DESCRIPTION OF THE TASK
Starting at the first line of the entries, extract each line up to and including the one that contains "(331, 126) = (411, 125): white", but leave out the pictures.

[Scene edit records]
Start of Block

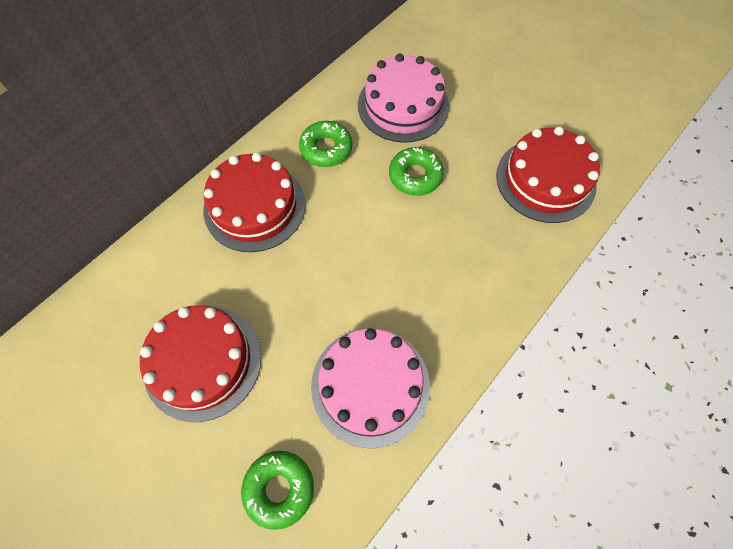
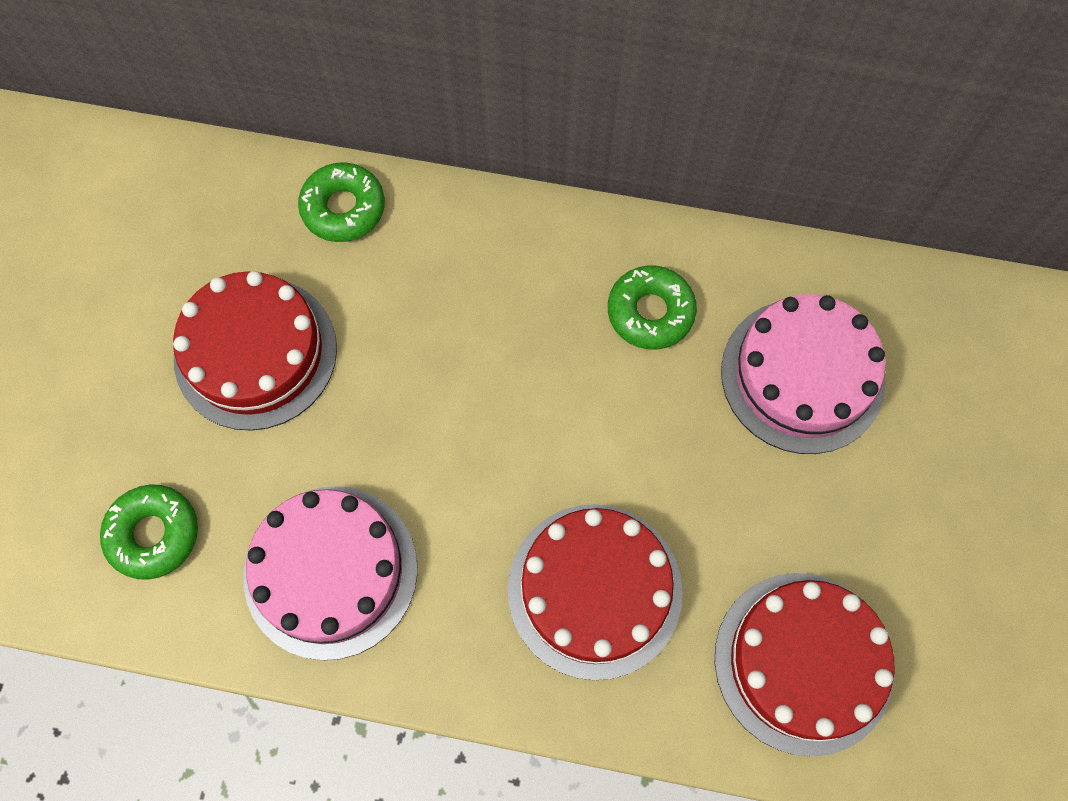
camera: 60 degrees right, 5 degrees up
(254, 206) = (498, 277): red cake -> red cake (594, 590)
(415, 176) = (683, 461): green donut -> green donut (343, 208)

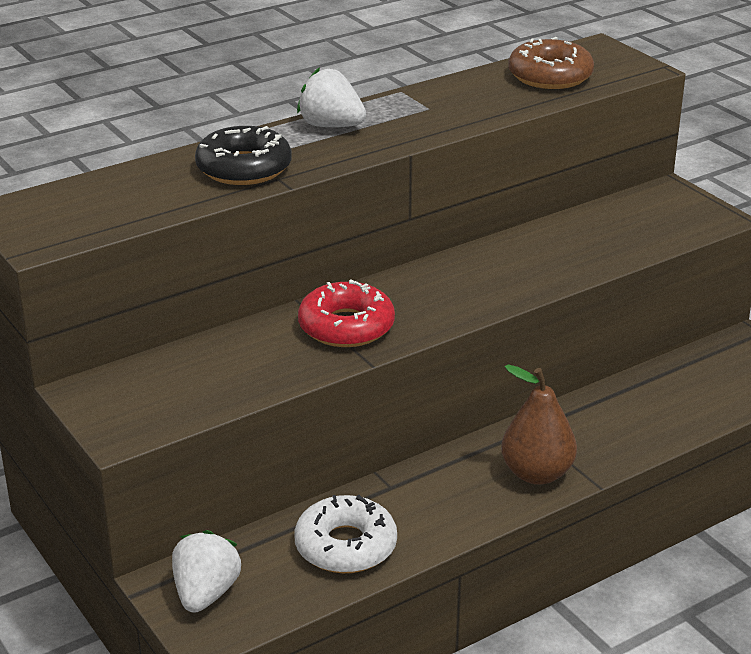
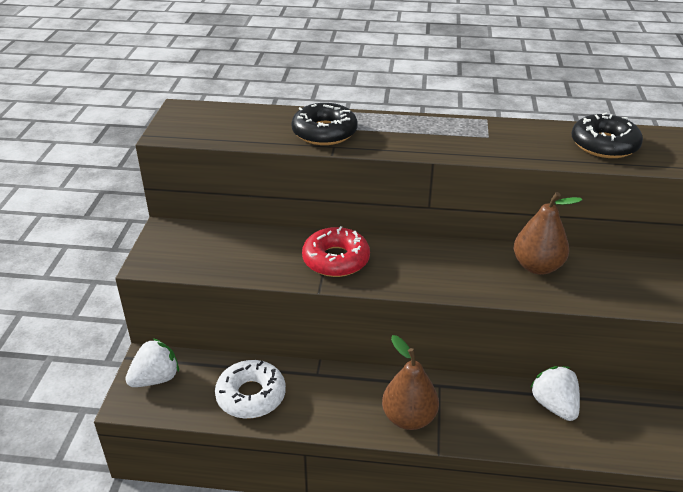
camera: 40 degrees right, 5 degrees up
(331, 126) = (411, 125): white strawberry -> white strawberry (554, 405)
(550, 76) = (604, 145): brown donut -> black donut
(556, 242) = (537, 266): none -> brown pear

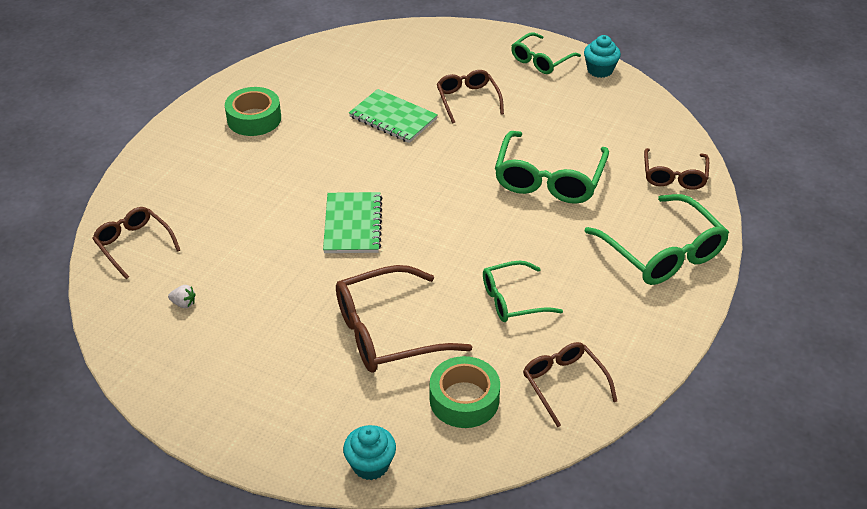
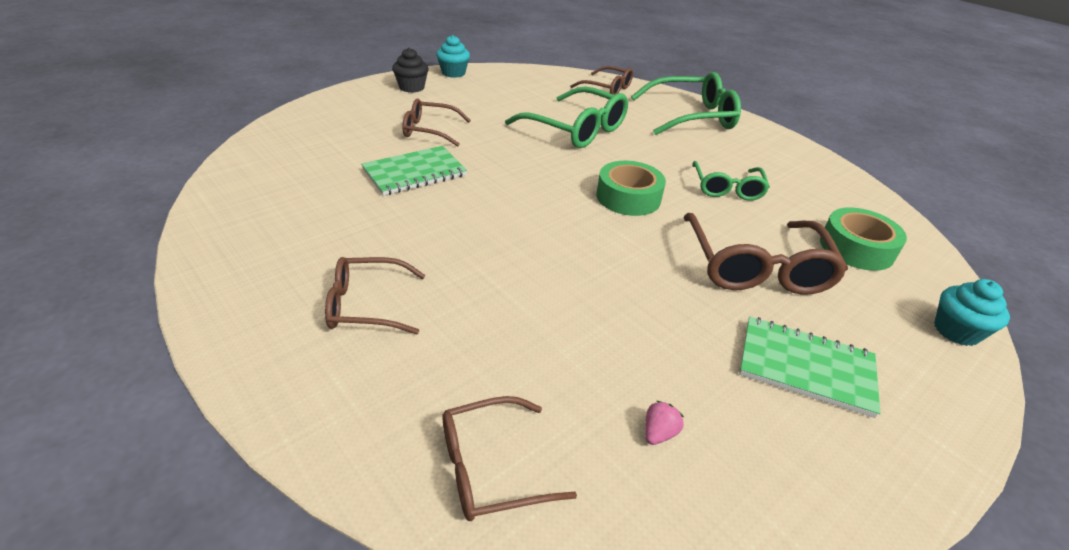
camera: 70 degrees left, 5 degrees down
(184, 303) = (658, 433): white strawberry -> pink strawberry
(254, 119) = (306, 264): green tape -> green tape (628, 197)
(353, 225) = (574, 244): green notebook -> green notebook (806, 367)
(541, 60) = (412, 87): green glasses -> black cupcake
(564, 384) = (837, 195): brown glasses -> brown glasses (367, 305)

End of Block

ANSWER BOX
camera: 60 degrees right, 5 degrees up
(254, 206) = (498, 277): red cake -> red cake (594, 590)
(415, 176) = (683, 461): green donut -> green donut (343, 208)

camera: 40 degrees right, 5 degrees up
(331, 126) = (411, 125): white strawberry -> white strawberry (554, 405)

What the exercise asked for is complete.